What the task asks -
Rewrite every one of the rows below with "wooden chest of drawers" swapped for "wooden dresser", leaving the rest untouched.

Spatial question rows -

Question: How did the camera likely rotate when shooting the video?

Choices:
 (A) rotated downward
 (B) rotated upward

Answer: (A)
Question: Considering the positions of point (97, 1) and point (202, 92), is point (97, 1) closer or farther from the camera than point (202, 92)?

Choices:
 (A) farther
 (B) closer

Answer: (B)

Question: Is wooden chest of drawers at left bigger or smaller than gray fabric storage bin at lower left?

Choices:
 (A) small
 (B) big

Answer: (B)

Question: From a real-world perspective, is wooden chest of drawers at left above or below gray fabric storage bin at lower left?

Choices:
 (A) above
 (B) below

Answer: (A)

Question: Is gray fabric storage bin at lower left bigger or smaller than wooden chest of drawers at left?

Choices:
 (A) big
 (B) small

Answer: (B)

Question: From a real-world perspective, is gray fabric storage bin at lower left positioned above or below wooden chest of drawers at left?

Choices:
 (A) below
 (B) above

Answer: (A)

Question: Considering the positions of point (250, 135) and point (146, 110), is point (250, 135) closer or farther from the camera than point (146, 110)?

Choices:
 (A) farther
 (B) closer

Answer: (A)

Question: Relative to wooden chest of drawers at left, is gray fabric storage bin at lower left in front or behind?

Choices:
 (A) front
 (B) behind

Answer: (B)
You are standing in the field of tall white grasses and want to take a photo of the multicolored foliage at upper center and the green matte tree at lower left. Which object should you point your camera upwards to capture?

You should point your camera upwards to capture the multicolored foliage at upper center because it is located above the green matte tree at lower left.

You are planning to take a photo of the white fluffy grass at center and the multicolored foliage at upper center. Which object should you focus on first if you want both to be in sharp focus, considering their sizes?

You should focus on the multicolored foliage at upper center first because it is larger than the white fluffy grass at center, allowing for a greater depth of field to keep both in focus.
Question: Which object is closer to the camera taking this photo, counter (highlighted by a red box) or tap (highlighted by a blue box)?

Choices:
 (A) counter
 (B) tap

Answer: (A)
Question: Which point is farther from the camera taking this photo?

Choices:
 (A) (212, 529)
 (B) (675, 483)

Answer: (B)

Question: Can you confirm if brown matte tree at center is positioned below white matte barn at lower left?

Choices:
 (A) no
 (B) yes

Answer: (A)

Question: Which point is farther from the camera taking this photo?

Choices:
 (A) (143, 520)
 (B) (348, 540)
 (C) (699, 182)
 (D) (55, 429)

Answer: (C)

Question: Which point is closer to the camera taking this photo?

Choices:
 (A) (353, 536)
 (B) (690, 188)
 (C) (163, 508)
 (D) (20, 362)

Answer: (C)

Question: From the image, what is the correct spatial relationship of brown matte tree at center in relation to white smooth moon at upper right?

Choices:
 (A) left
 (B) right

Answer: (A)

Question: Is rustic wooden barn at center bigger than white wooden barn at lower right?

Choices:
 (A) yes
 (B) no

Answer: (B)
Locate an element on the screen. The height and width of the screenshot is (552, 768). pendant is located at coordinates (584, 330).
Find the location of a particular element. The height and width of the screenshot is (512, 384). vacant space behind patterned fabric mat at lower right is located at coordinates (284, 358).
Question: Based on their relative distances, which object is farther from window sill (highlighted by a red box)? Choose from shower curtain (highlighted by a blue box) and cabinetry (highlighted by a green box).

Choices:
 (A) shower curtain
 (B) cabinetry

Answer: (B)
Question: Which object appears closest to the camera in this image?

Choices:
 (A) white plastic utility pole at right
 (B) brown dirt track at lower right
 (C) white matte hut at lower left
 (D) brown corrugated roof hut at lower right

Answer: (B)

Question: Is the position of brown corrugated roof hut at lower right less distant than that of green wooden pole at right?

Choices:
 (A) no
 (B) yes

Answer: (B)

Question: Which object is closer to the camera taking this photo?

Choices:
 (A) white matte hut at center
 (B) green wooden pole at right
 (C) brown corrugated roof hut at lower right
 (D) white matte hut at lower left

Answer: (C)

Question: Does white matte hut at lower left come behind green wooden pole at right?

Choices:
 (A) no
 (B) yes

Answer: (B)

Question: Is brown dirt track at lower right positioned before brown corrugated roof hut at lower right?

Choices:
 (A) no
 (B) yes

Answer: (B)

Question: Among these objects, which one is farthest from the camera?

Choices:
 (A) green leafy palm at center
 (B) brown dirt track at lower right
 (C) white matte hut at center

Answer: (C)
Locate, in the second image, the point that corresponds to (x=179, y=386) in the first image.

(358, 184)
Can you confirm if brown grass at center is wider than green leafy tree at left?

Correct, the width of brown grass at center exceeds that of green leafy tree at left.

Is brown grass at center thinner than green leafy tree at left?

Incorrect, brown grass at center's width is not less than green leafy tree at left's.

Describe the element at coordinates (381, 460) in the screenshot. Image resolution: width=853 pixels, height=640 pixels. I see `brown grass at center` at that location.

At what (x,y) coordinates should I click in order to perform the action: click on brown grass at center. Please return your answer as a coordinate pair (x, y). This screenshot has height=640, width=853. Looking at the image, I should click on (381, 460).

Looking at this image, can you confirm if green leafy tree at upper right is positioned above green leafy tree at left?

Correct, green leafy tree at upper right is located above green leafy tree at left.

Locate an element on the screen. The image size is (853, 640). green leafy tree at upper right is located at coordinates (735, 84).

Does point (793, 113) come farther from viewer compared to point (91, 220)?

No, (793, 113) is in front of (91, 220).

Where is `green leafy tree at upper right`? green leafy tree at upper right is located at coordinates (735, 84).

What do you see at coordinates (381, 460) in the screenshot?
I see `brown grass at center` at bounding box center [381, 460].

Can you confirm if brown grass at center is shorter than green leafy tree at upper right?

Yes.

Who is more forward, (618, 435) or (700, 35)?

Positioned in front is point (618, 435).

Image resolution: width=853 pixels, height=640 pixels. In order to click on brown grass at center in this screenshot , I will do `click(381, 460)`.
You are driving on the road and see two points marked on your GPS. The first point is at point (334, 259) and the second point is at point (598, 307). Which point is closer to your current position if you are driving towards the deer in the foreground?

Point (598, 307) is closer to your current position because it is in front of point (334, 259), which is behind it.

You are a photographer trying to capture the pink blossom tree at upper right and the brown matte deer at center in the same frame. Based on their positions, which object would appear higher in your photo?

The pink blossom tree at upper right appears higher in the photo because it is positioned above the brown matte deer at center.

Written answer -
Question: How did the camera likely rotate when shooting the video?

Choices:
 (A) rotated downward
 (B) rotated upward

Answer: (A)
Question: Considering the positions of point (97, 1) and point (202, 92), is point (97, 1) closer or farther from the camera than point (202, 92)?

Choices:
 (A) farther
 (B) closer

Answer: (B)

Question: Is wooden dresser at left bigger or smaller than gray fabric storage bin at lower left?

Choices:
 (A) small
 (B) big

Answer: (B)

Question: From a real-world perspective, is wooden dresser at left above or below gray fabric storage bin at lower left?

Choices:
 (A) above
 (B) below

Answer: (A)

Question: Is gray fabric storage bin at lower left bigger or smaller than wooden dresser at left?

Choices:
 (A) big
 (B) small

Answer: (B)

Question: From a real-world perspective, is gray fabric storage bin at lower left positioned above or below wooden dresser at left?

Choices:
 (A) below
 (B) above

Answer: (A)

Question: Considering the positions of point (250, 135) and point (146, 110), is point (250, 135) closer or farther from the camera than point (146, 110)?

Choices:
 (A) farther
 (B) closer

Answer: (A)

Question: Relative to wooden dresser at left, is gray fabric storage bin at lower left in front or behind?

Choices:
 (A) front
 (B) behind

Answer: (B)
You are standing in the field of tall white grasses and want to take a photo of the multicolored foliage at upper center and the green matte tree at lower left. Which object should you point your camera upwards to capture?

You should point your camera upwards to capture the multicolored foliage at upper center because it is located above the green matte tree at lower left.

You are planning to take a photo of the white fluffy grass at center and the multicolored foliage at upper center. Which object should you focus on first if you want both to be in sharp focus, considering their sizes?

You should focus on the multicolored foliage at upper center first because it is larger than the white fluffy grass at center, allowing for a greater depth of field to keep both in focus.
Question: Which object is closer to the camera taking this photo, counter (highlighted by a red box) or tap (highlighted by a blue box)?

Choices:
 (A) counter
 (B) tap

Answer: (A)
Question: Which point is farther from the camera taking this photo?

Choices:
 (A) (212, 529)
 (B) (675, 483)

Answer: (B)

Question: Can you confirm if brown matte tree at center is positioned below white matte barn at lower left?

Choices:
 (A) no
 (B) yes

Answer: (A)

Question: Which point is farther from the camera taking this photo?

Choices:
 (A) (143, 520)
 (B) (348, 540)
 (C) (699, 182)
 (D) (55, 429)

Answer: (C)

Question: Which point is closer to the camera taking this photo?

Choices:
 (A) (353, 536)
 (B) (690, 188)
 (C) (163, 508)
 (D) (20, 362)

Answer: (C)

Question: From the image, what is the correct spatial relationship of brown matte tree at center in relation to white smooth moon at upper right?

Choices:
 (A) left
 (B) right

Answer: (A)

Question: Is rustic wooden barn at center bigger than white wooden barn at lower right?

Choices:
 (A) yes
 (B) no

Answer: (B)
Locate an element on the screen. The height and width of the screenshot is (552, 768). pendant is located at coordinates (584, 330).
Find the location of a particular element. The height and width of the screenshot is (512, 384). vacant space behind patterned fabric mat at lower right is located at coordinates (284, 358).
Question: Based on their relative distances, which object is farther from window sill (highlighted by a red box)? Choose from shower curtain (highlighted by a blue box) and cabinetry (highlighted by a green box).

Choices:
 (A) shower curtain
 (B) cabinetry

Answer: (B)
Question: Which object appears closest to the camera in this image?

Choices:
 (A) white plastic utility pole at right
 (B) brown dirt track at lower right
 (C) white matte hut at lower left
 (D) brown corrugated roof hut at lower right

Answer: (B)

Question: Is the position of brown corrugated roof hut at lower right less distant than that of green wooden pole at right?

Choices:
 (A) no
 (B) yes

Answer: (B)

Question: Which object is closer to the camera taking this photo?

Choices:
 (A) white matte hut at center
 (B) green wooden pole at right
 (C) brown corrugated roof hut at lower right
 (D) white matte hut at lower left

Answer: (C)

Question: Does white matte hut at lower left come behind green wooden pole at right?

Choices:
 (A) no
 (B) yes

Answer: (B)

Question: Is brown dirt track at lower right positioned before brown corrugated roof hut at lower right?

Choices:
 (A) no
 (B) yes

Answer: (B)

Question: Among these objects, which one is farthest from the camera?

Choices:
 (A) green leafy palm at center
 (B) brown dirt track at lower right
 (C) white matte hut at center

Answer: (C)
Locate, in the second image, the point that corresponds to (x=179, y=386) in the first image.

(358, 184)
Can you confirm if brown grass at center is wider than green leafy tree at left?

Correct, the width of brown grass at center exceeds that of green leafy tree at left.

Is brown grass at center thinner than green leafy tree at left?

Incorrect, brown grass at center's width is not less than green leafy tree at left's.

Describe the element at coordinates (381, 460) in the screenshot. Image resolution: width=853 pixels, height=640 pixels. I see `brown grass at center` at that location.

At what (x,y) coordinates should I click in order to perform the action: click on brown grass at center. Please return your answer as a coordinate pair (x, y). This screenshot has height=640, width=853. Looking at the image, I should click on (381, 460).

Looking at this image, can you confirm if green leafy tree at upper right is positioned above green leafy tree at left?

Correct, green leafy tree at upper right is located above green leafy tree at left.

Locate an element on the screen. The image size is (853, 640). green leafy tree at upper right is located at coordinates (735, 84).

Does point (793, 113) come farther from viewer compared to point (91, 220)?

No, (793, 113) is in front of (91, 220).

Where is `green leafy tree at upper right`? green leafy tree at upper right is located at coordinates (735, 84).

What do you see at coordinates (381, 460) in the screenshot?
I see `brown grass at center` at bounding box center [381, 460].

Can you confirm if brown grass at center is shorter than green leafy tree at upper right?

Yes.

Who is more forward, (618, 435) or (700, 35)?

Positioned in front is point (618, 435).

Image resolution: width=853 pixels, height=640 pixels. In order to click on brown grass at center in this screenshot , I will do `click(381, 460)`.
You are driving on the road and see two points marked on your GPS. The first point is at point (334, 259) and the second point is at point (598, 307). Which point is closer to your current position if you are driving towards the deer in the foreground?

Point (598, 307) is closer to your current position because it is in front of point (334, 259), which is behind it.

You are a photographer trying to capture the pink blossom tree at upper right and the brown matte deer at center in the same frame. Based on their positions, which object would appear higher in your photo?

The pink blossom tree at upper right appears higher in the photo because it is positioned above the brown matte deer at center.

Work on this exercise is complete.